* Task:
Each line of the listing, apart from the pictures, is to be printed exactly.

Dataset excerpt Start Marker

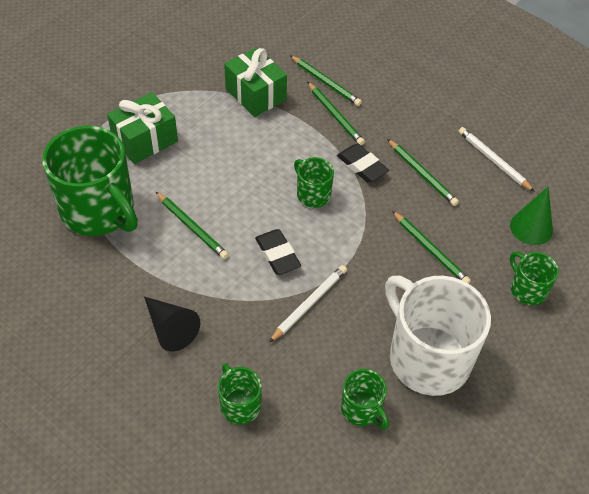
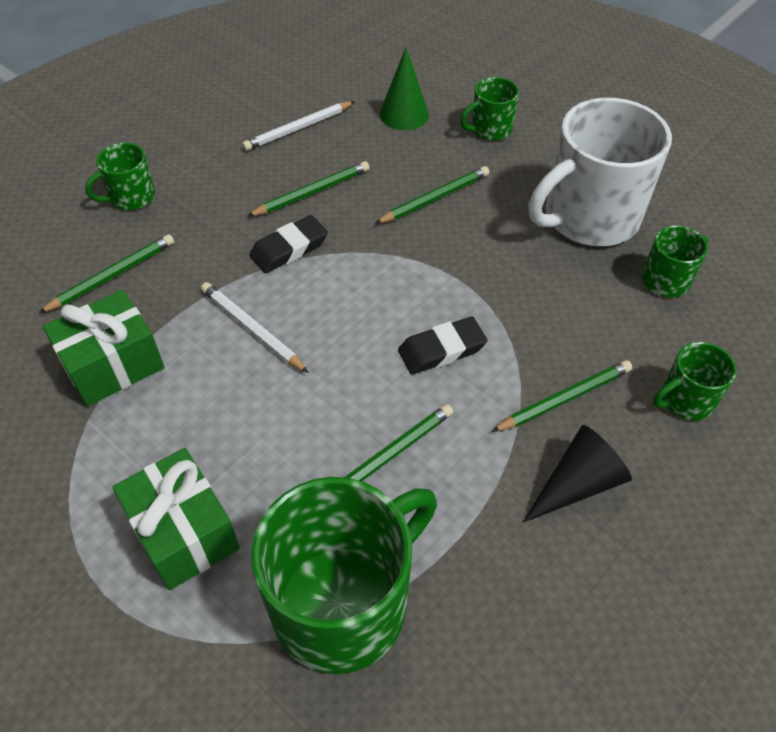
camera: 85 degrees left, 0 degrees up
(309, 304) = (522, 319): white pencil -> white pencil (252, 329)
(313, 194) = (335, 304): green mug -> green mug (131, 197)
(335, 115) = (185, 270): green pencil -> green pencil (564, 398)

Dataset excerpt End Marker

* Answer for the task:
camera: 85 degrees left, 0 degrees up
(309, 304) = (522, 319): white pencil -> white pencil (252, 329)
(313, 194) = (335, 304): green mug -> green mug (131, 197)
(335, 115) = (185, 270): green pencil -> green pencil (564, 398)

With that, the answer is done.